TASK GOAL
Your output must consist solely of the lines from the one containing "yellow brick B8:B9" through the end of the records, reproduced exactly.

RECORDED INFORMATION
####################
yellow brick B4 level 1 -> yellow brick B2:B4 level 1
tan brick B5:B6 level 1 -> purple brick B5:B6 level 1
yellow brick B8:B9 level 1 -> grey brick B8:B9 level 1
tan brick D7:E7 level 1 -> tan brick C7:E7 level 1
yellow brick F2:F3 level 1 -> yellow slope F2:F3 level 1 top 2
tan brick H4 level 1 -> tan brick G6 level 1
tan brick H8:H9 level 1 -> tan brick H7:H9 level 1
####################
RESPONSE TO THE EXERCISE
yellow brick B8:B9 level 1 -> grey brick B8:B9 level 1
tan brick D7:E7 level 1 -> tan brick C7:E7 level 1
yellow brick F2:F3 level 1 -> yellow slope F2:F3 level 1 top 2
tan brick H4 level 1 -> tan brick G6 level 1
tan brick H8:H9 level 1 -> tan brick H7:H9 level 1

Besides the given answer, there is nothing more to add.